* _Data shown_
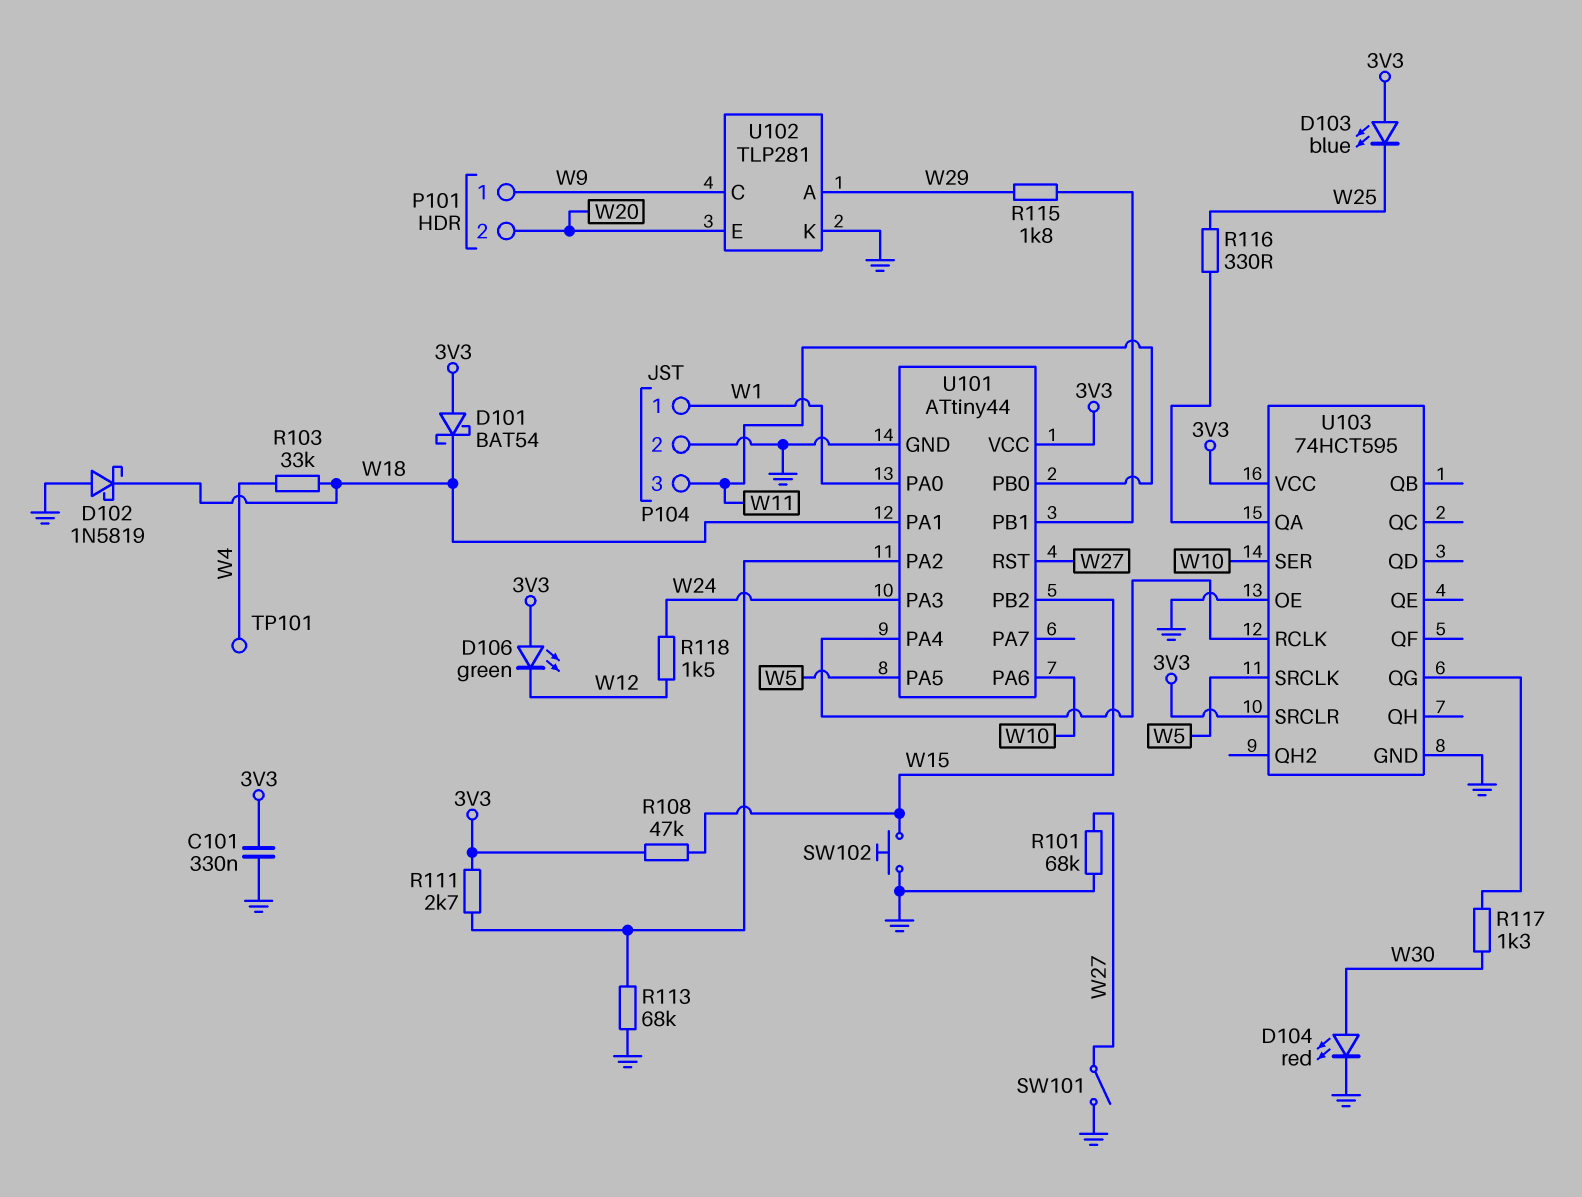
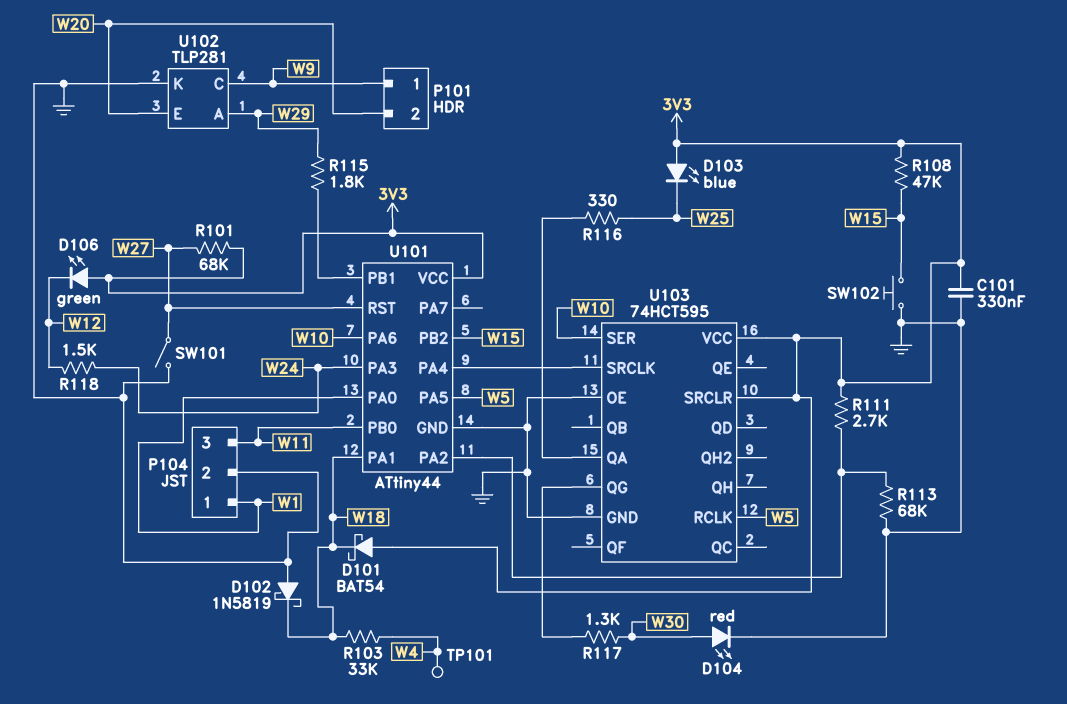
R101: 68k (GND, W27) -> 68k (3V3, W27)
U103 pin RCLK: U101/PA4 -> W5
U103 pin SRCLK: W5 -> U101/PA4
---
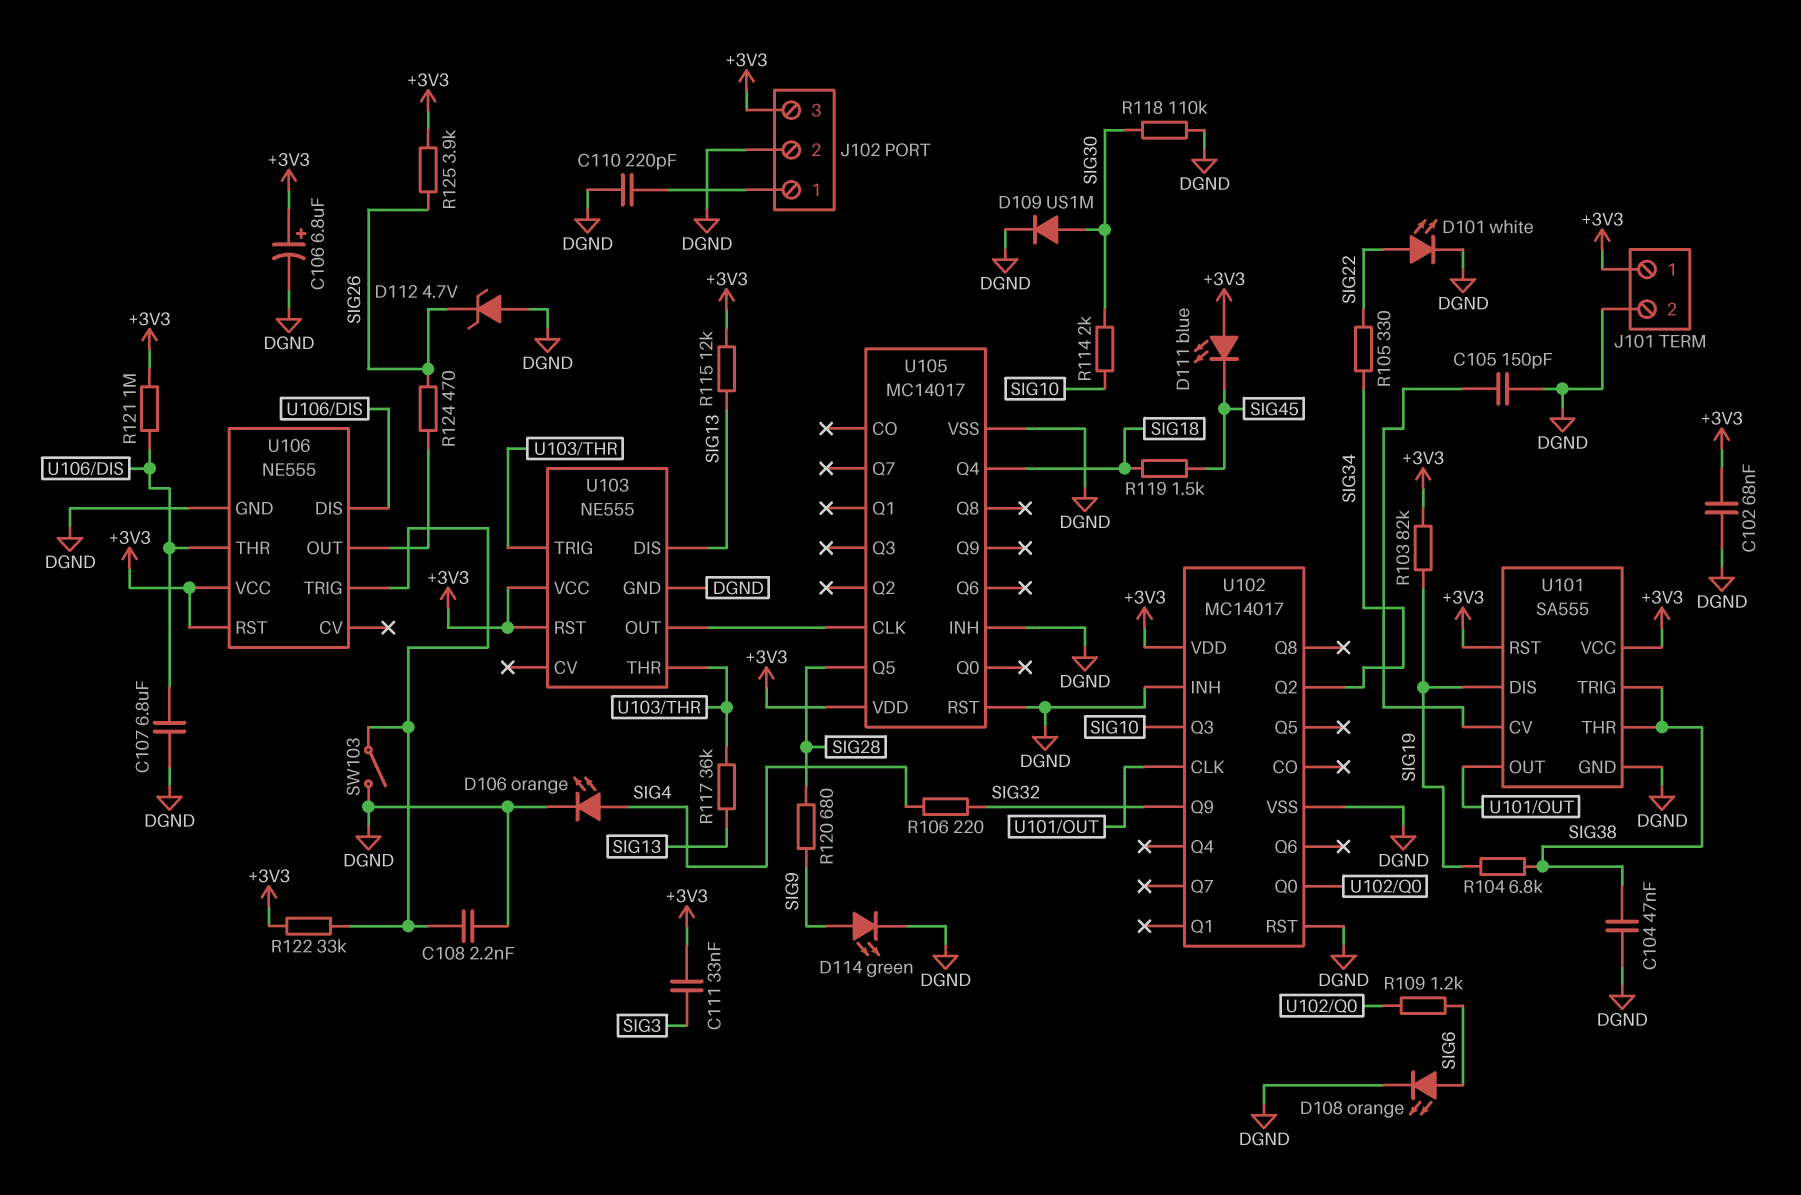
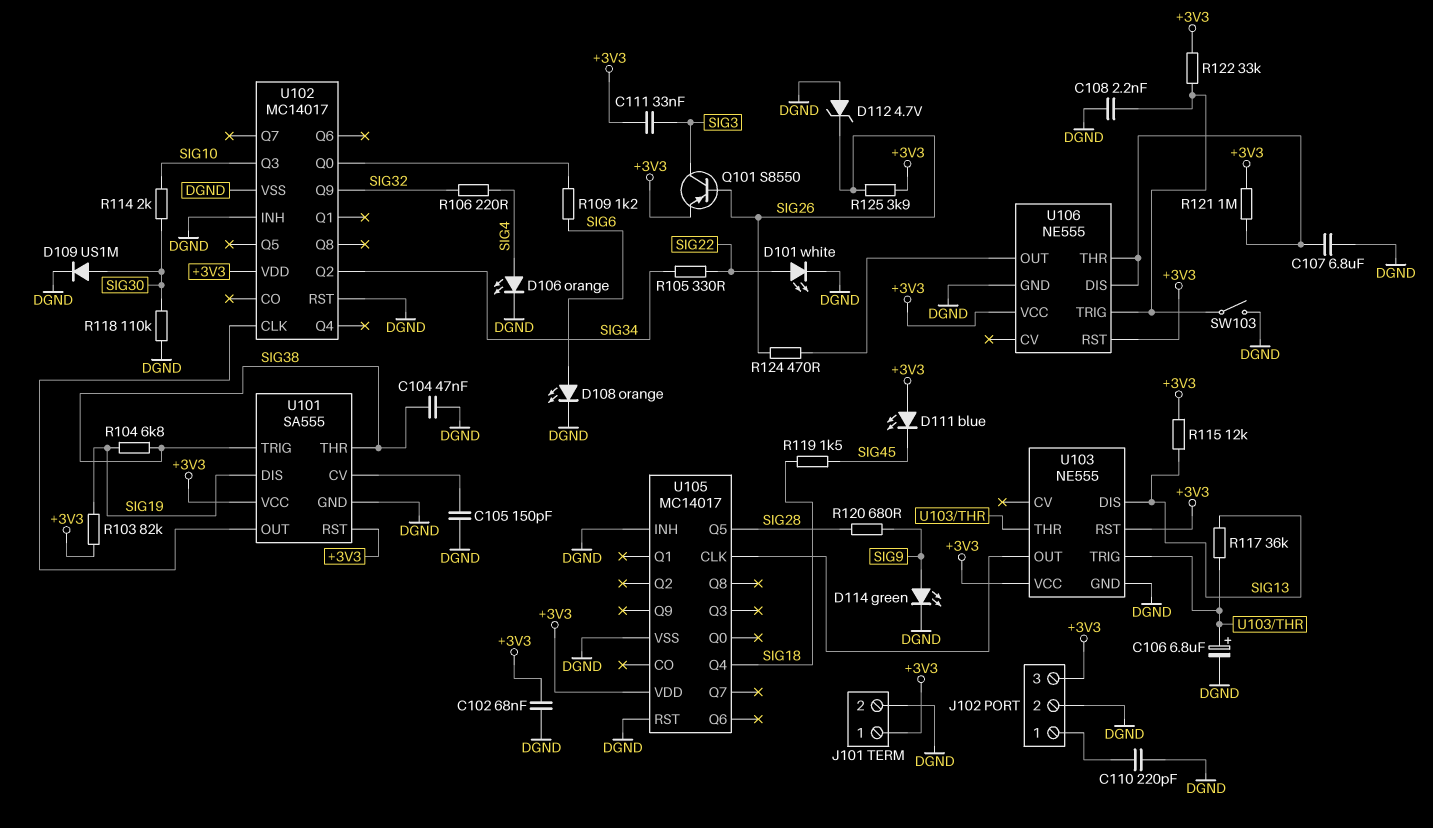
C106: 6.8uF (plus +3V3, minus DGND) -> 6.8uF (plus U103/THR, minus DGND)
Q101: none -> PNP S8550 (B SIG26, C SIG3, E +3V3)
==
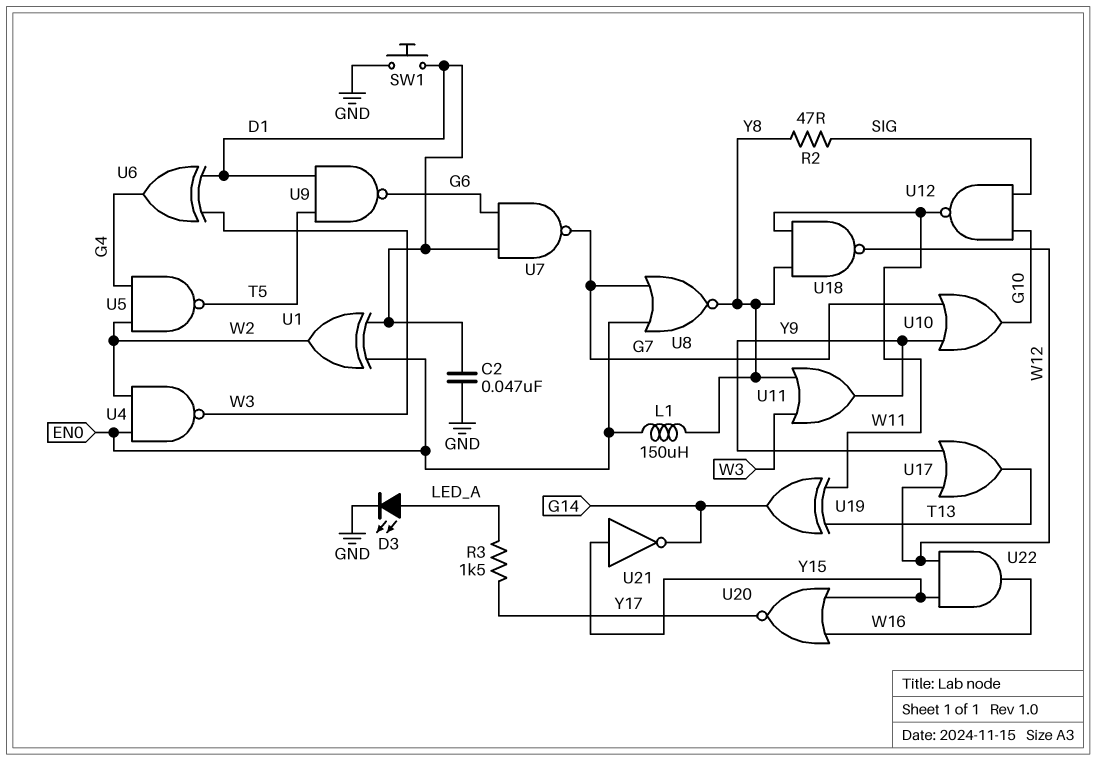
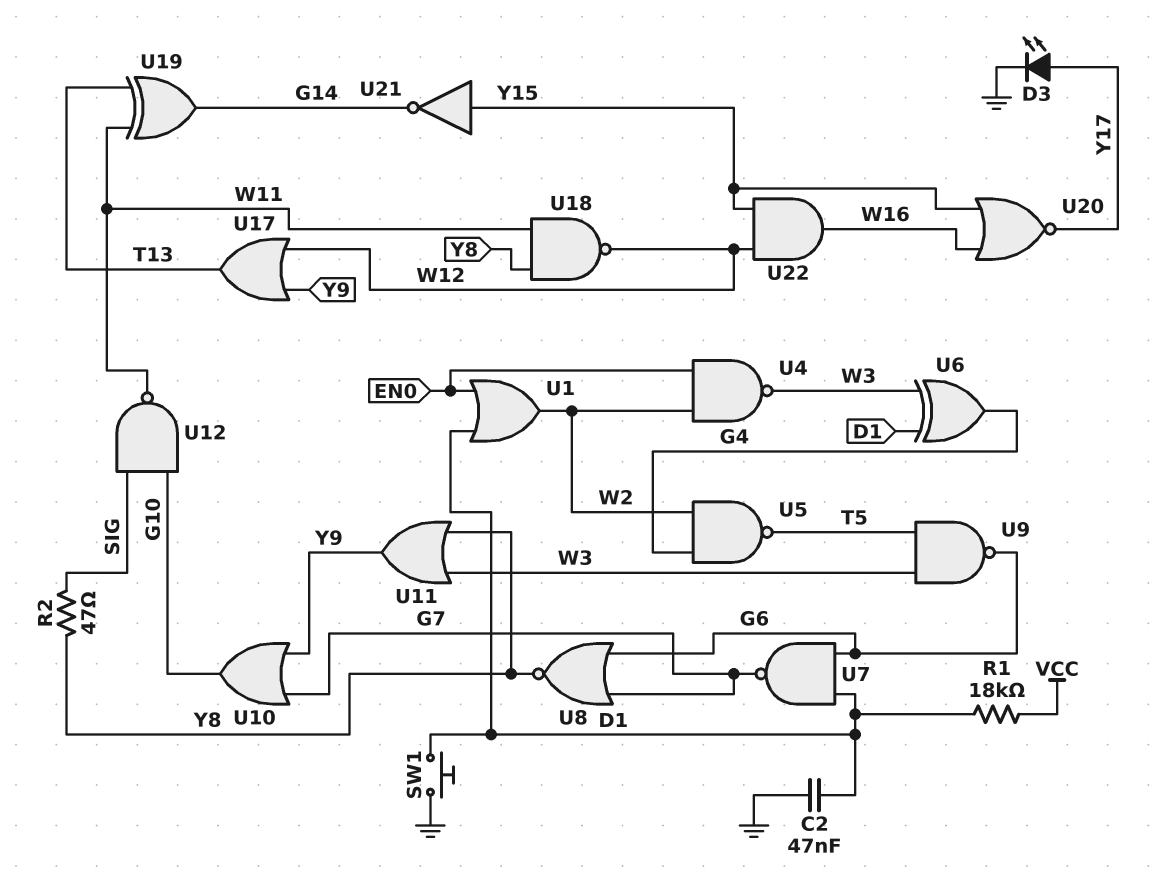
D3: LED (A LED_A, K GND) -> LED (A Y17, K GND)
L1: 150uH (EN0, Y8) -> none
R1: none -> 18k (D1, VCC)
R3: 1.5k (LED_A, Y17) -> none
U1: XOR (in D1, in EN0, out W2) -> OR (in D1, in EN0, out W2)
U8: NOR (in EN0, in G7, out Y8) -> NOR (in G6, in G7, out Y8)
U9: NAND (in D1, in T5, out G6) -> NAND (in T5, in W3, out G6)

* _What you are asked to do_
Copy out each line of the records where the string "none" appears.

* _Worked solution_
Q101: none -> PNP S8550 (B SIG26, C SIG3, E +3V3)
L1: 150uH (EN0, Y8) -> none
R1: none -> 18k (D1, VCC)
R3: 1.5k (LED_A, Y17) -> none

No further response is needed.